---------- The data ----------

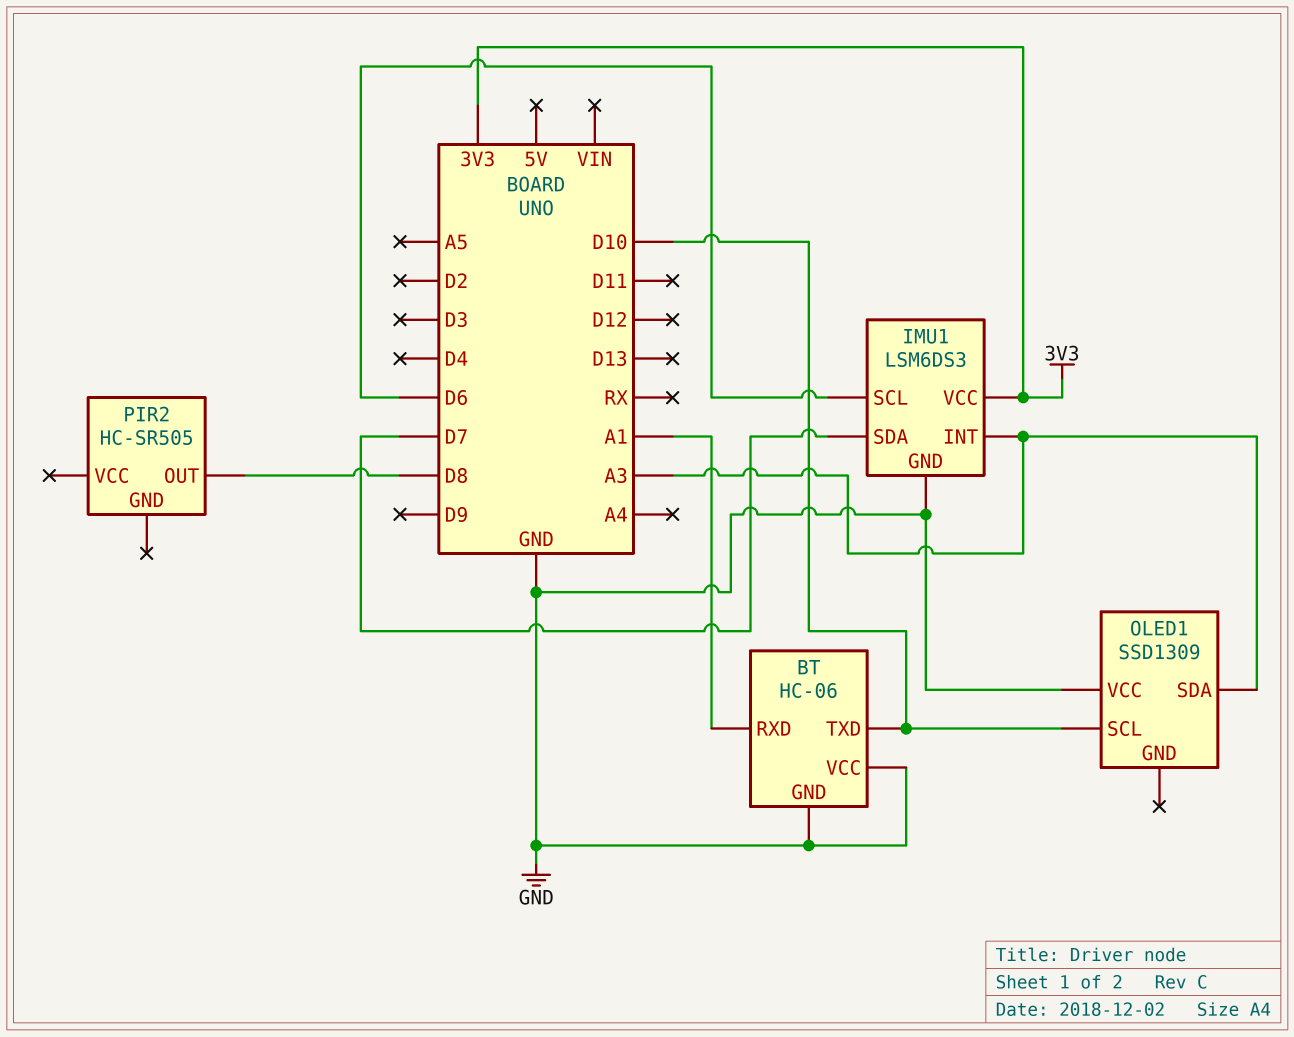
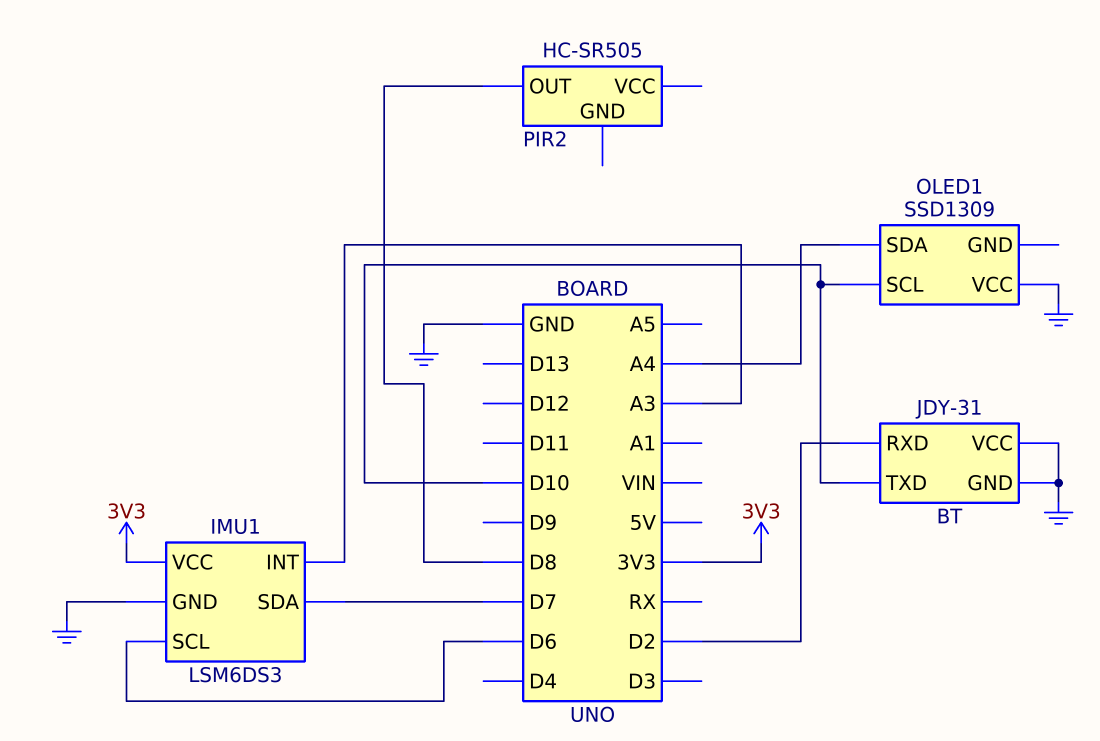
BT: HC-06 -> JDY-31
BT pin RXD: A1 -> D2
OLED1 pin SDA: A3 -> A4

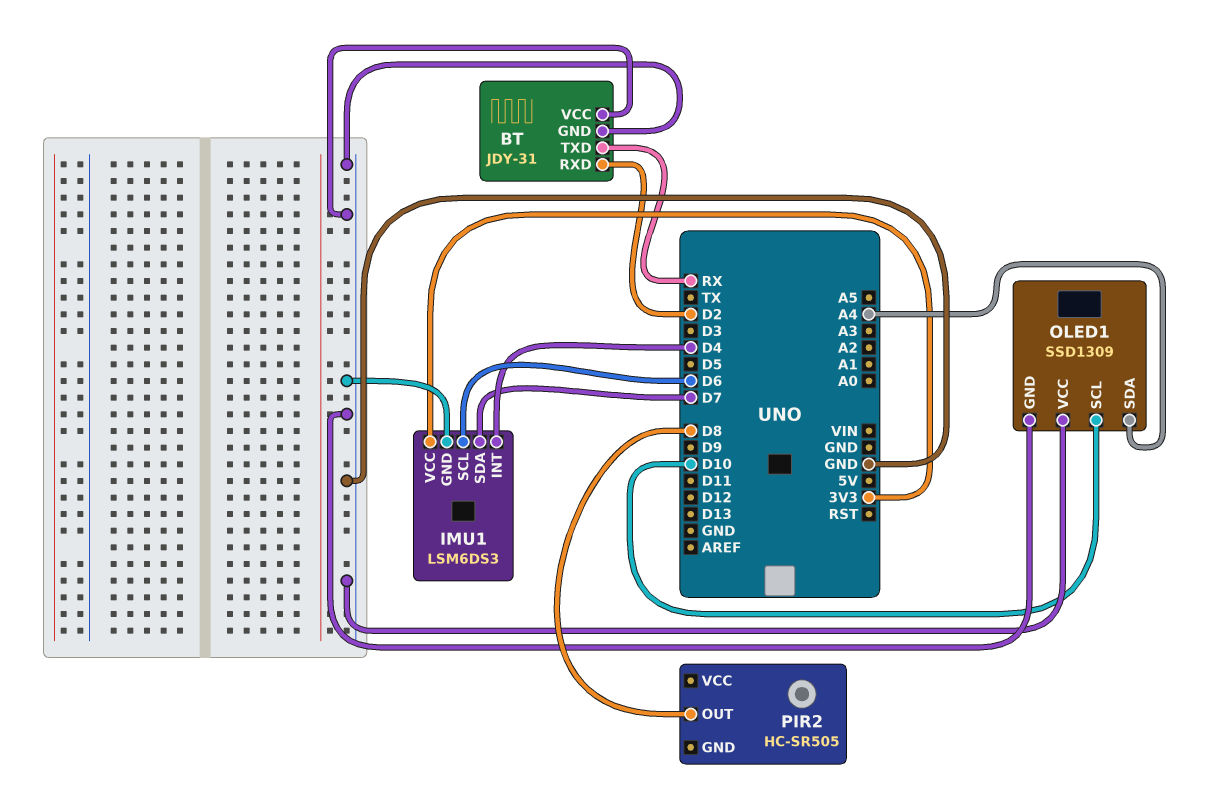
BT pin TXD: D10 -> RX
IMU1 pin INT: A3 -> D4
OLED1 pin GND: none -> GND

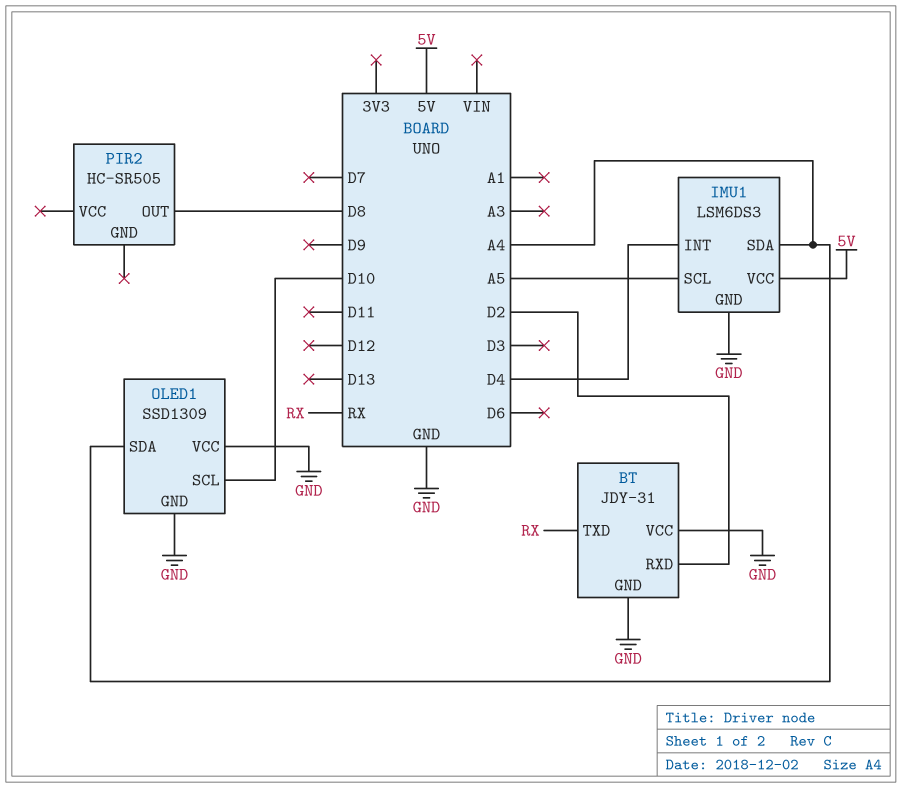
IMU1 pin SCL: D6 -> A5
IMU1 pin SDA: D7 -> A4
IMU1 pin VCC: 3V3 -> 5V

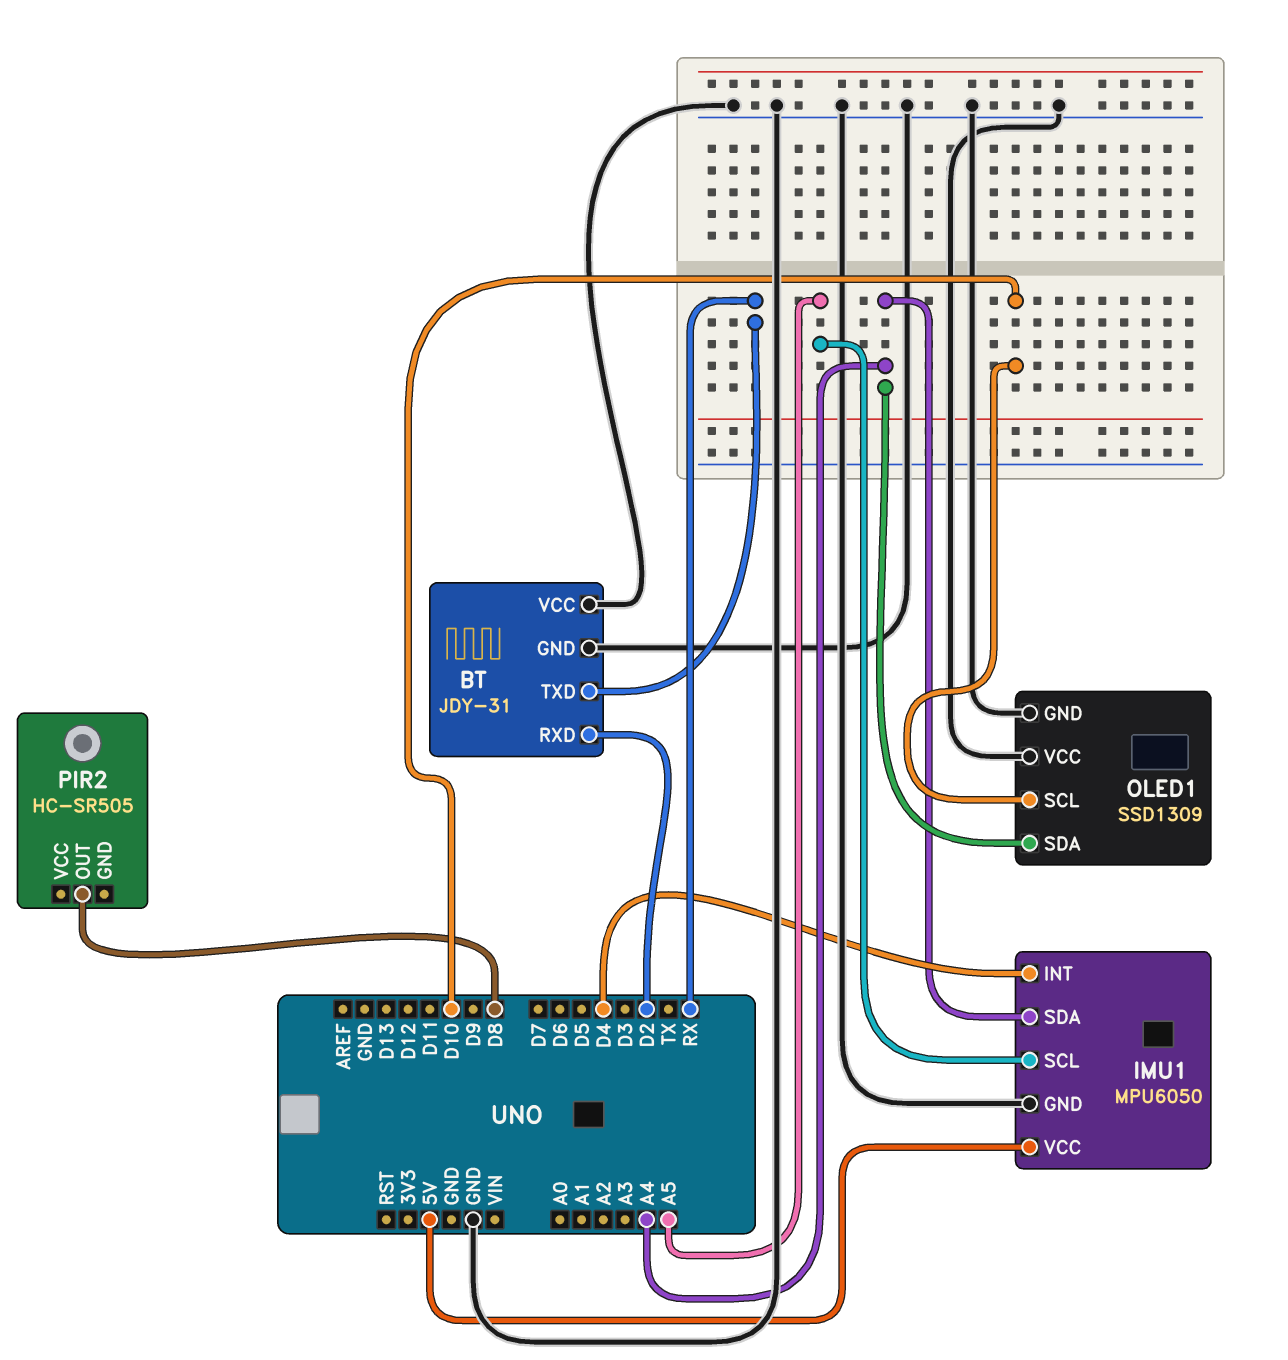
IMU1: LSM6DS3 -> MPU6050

----------
---------- The data ----------

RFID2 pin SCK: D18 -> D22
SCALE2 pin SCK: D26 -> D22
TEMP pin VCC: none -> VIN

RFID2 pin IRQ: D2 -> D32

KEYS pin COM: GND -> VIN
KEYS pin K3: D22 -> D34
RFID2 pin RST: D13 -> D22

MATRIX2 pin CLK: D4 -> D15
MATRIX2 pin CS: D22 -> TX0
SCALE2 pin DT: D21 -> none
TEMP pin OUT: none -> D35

----------

Task requirements: Copy out all lines above that include the string "TEMP".

Answer to the exercise:
TEMP pin VCC: none -> VIN
TEMP pin OUT: none -> D35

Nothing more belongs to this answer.